Exercise: Below are records. Copy every line with "JACK" in it.

(Collected data)
=== Section Start ===

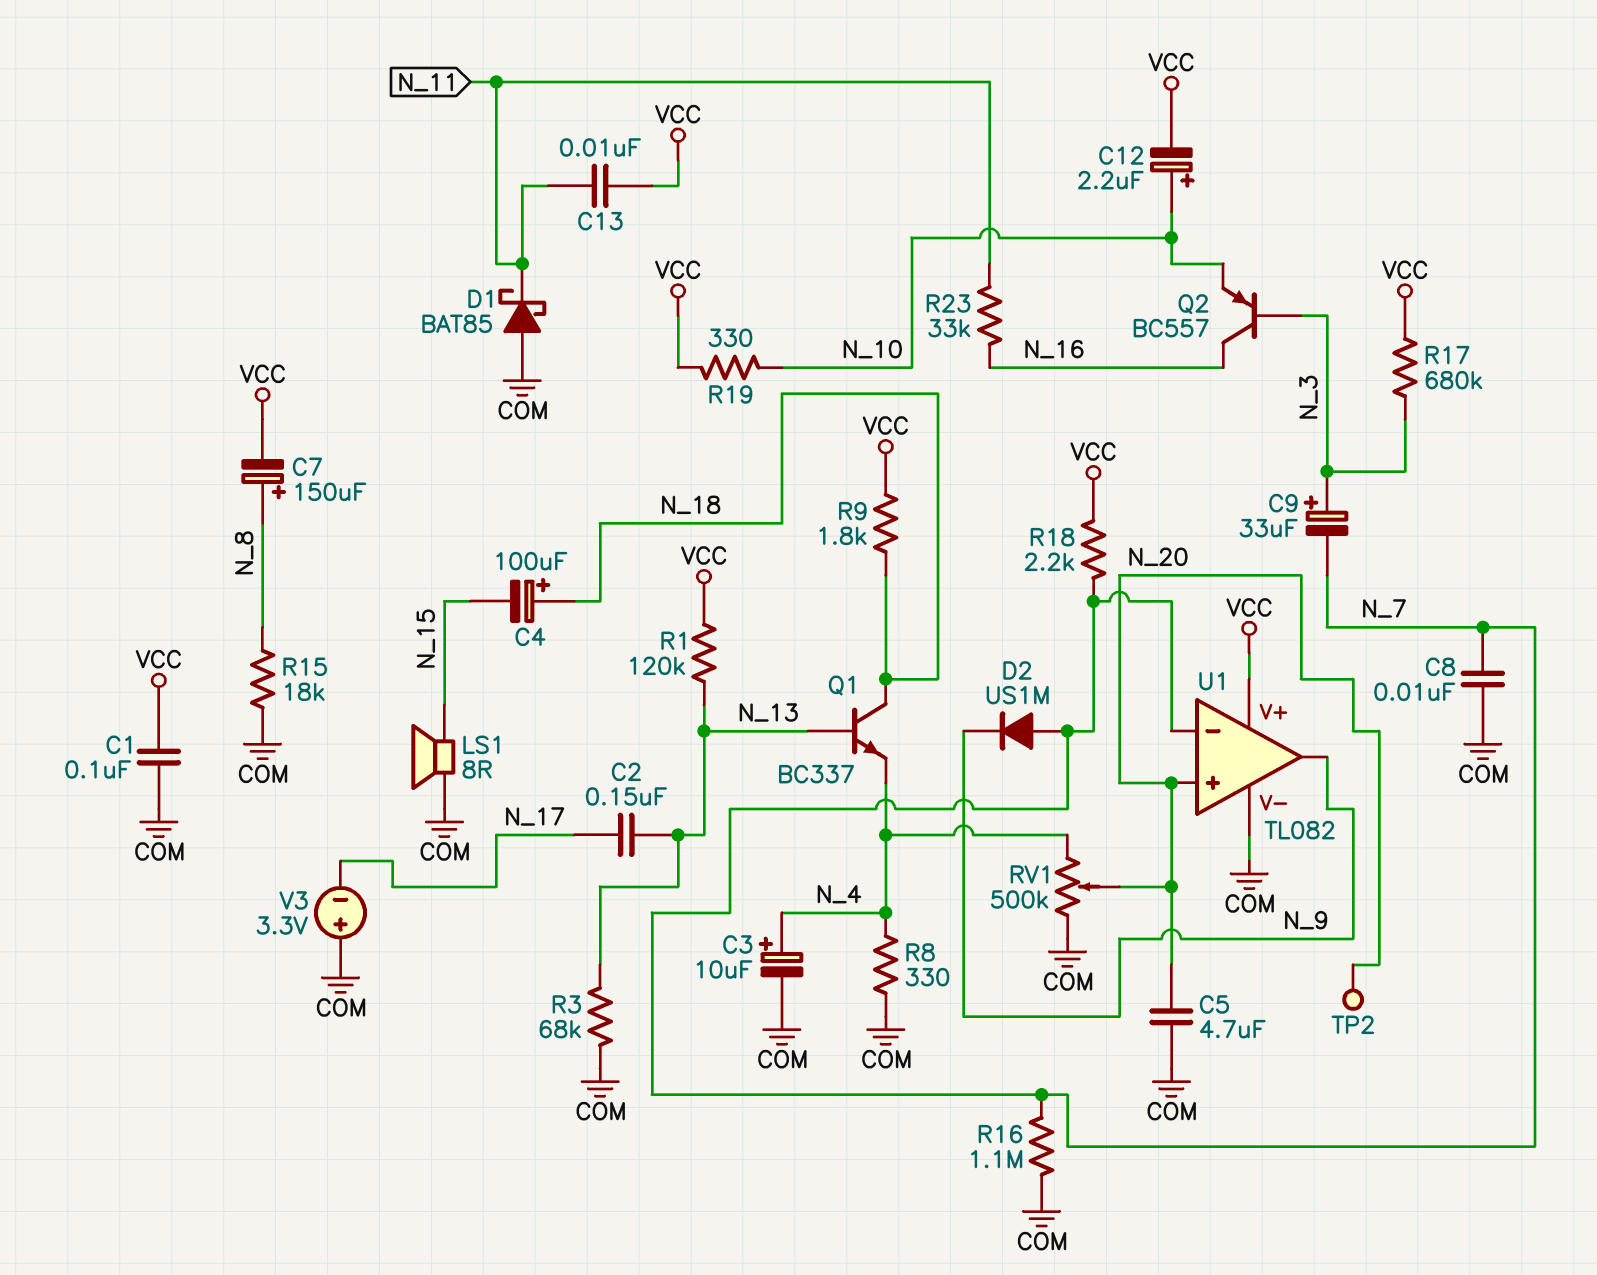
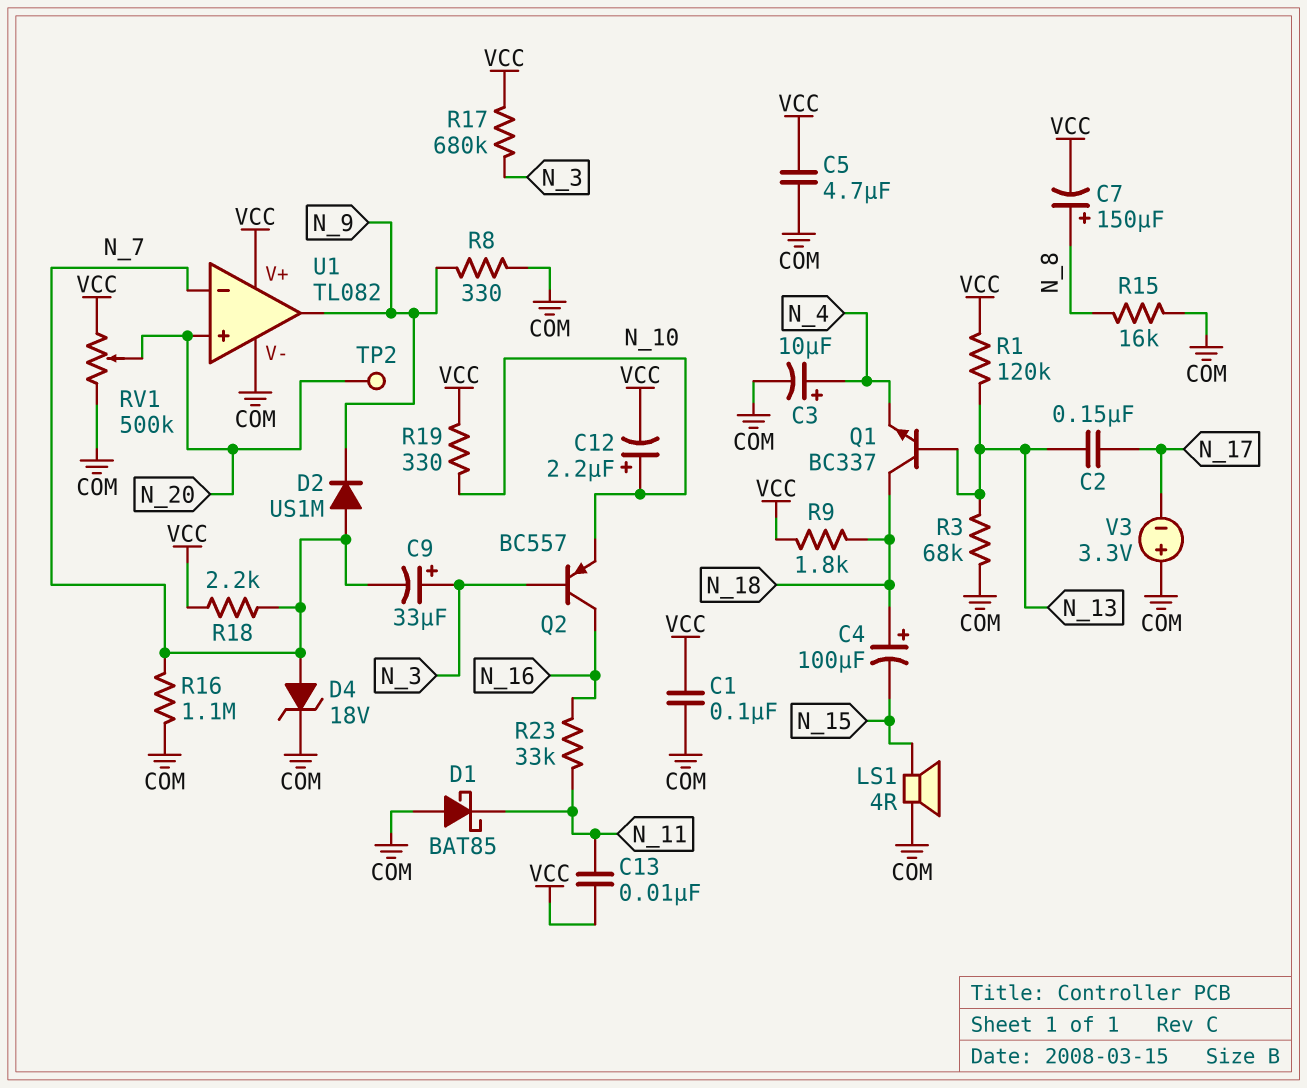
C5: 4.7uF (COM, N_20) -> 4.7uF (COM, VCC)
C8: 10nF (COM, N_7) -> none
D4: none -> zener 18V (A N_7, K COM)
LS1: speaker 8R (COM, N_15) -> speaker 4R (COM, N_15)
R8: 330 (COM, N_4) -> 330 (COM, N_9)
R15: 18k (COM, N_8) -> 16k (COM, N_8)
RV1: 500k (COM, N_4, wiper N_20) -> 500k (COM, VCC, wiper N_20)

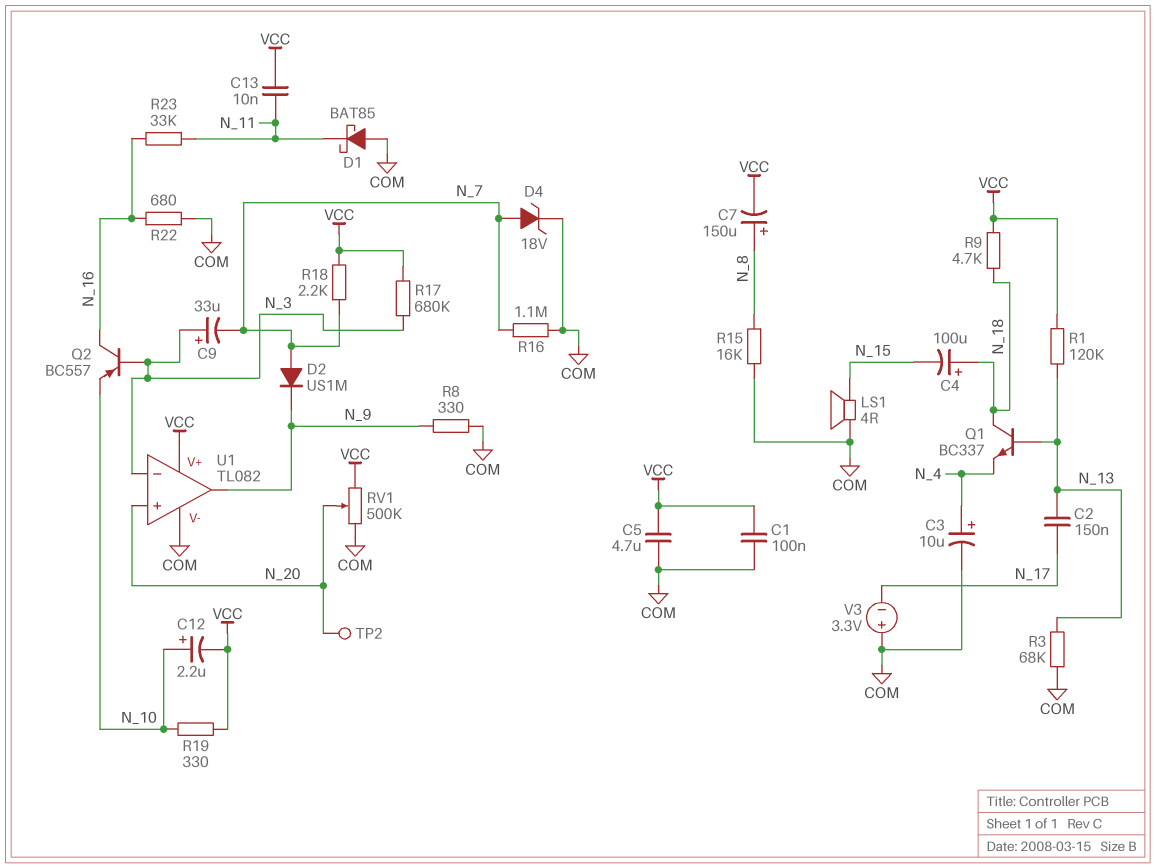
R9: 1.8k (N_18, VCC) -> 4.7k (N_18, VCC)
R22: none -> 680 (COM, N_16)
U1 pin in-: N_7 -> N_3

=== Section End ===
=== Section Start ===

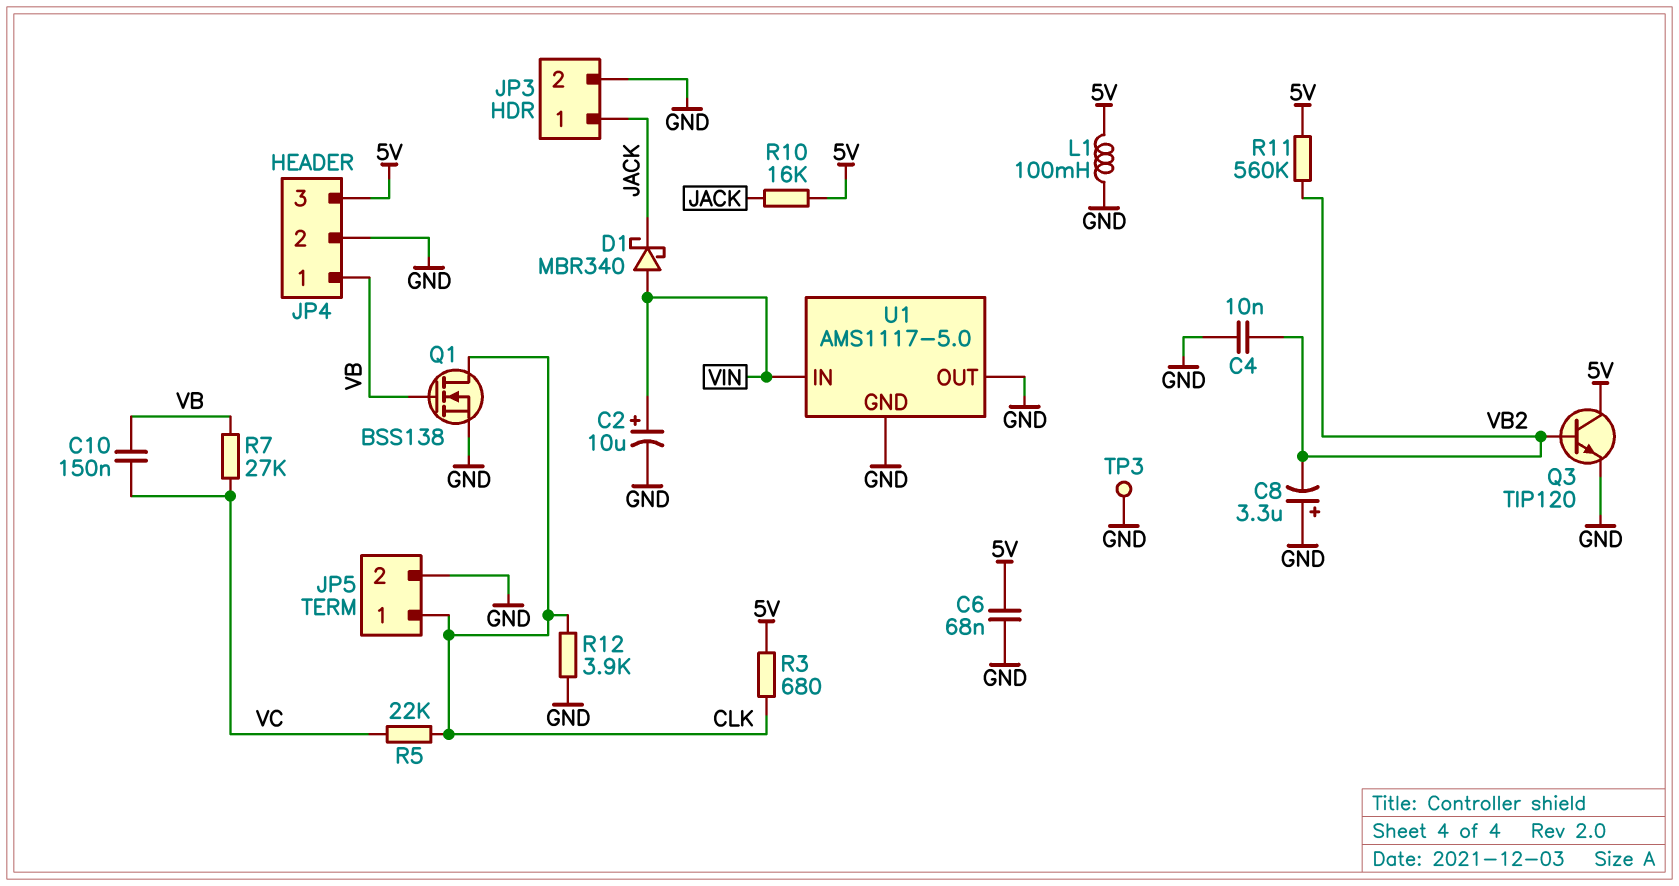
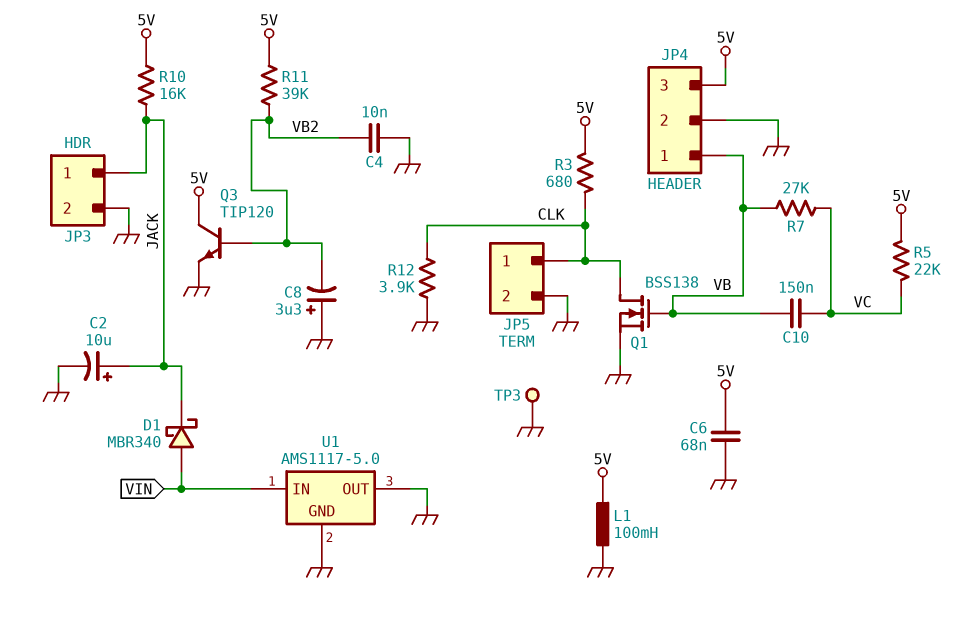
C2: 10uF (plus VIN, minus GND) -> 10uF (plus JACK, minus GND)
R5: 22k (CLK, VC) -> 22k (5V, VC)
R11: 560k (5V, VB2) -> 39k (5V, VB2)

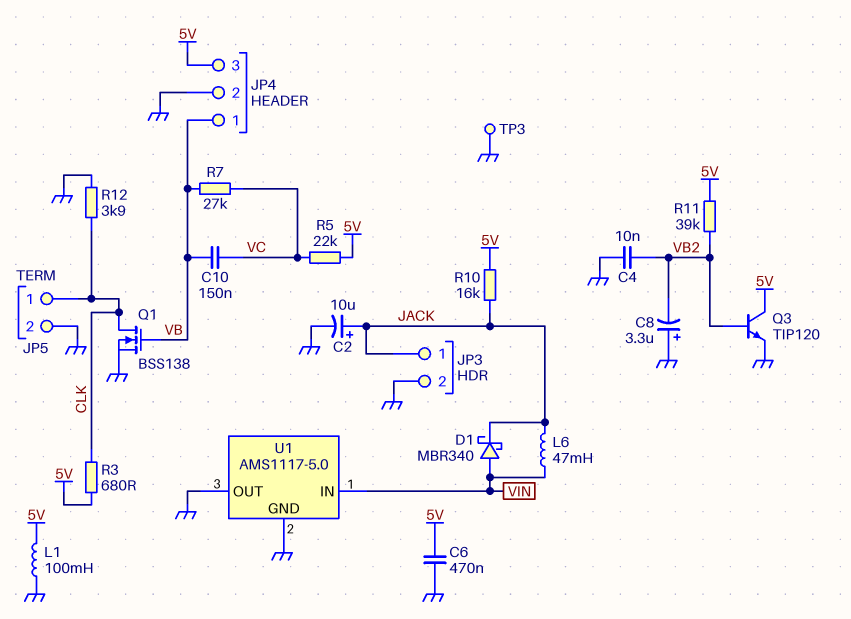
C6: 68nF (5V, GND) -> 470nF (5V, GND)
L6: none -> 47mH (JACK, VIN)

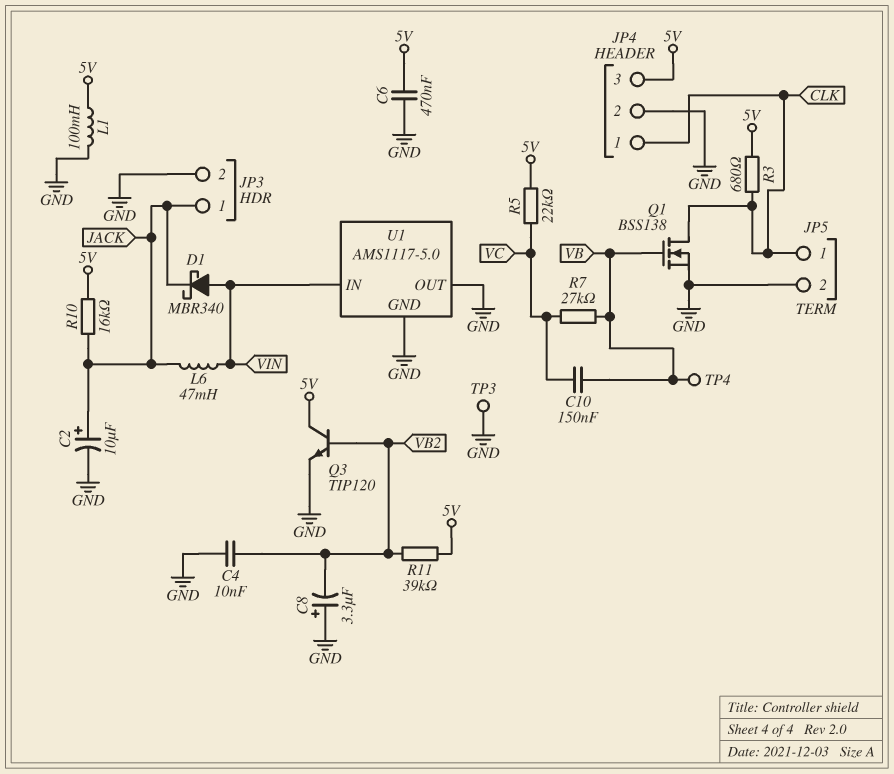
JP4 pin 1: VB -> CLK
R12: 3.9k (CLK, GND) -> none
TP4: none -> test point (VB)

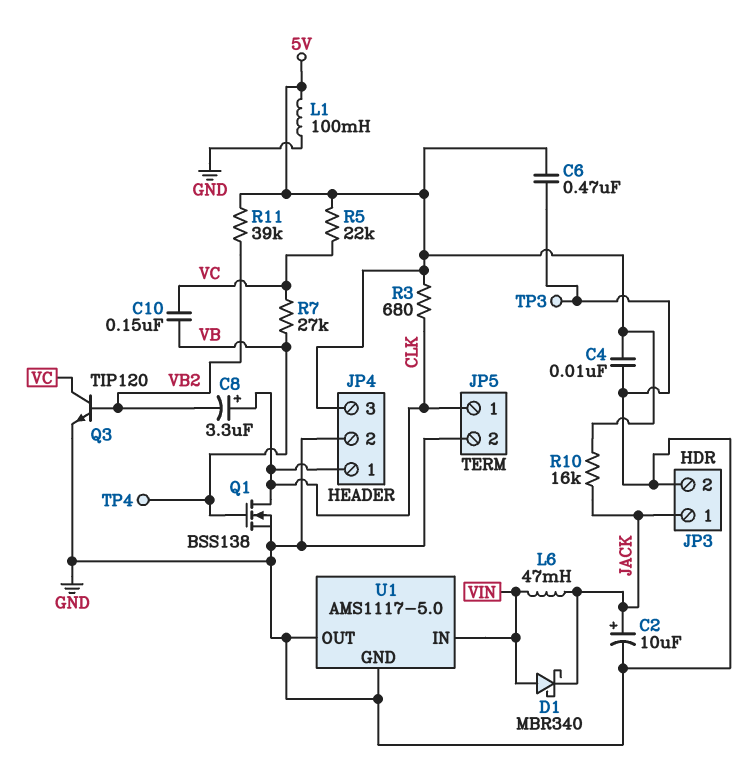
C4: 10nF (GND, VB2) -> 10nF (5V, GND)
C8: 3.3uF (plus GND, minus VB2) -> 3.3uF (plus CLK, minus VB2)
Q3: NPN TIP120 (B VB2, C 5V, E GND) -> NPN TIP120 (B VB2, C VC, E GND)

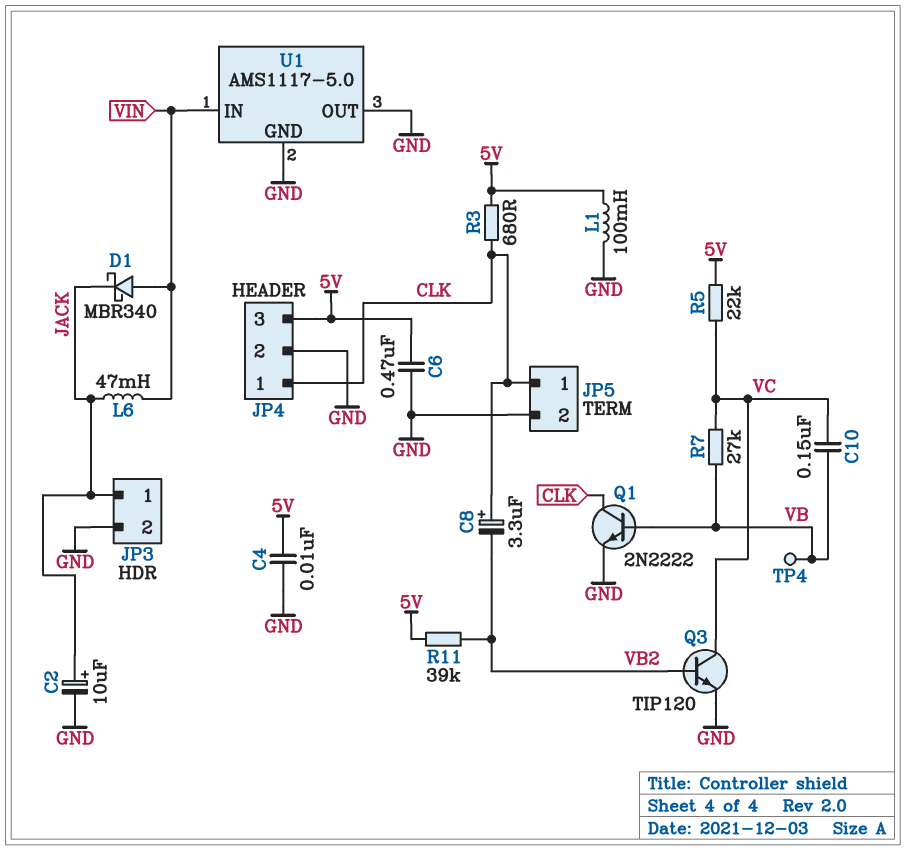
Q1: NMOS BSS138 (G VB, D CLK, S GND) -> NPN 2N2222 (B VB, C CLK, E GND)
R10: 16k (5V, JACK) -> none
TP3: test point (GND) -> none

=== Section End ===

Task solution:
C2: 10uF (plus VIN, minus GND) -> 10uF (plus JACK, minus GND)
L6: none -> 47mH (JACK, VIN)
R10: 16k (5V, JACK) -> none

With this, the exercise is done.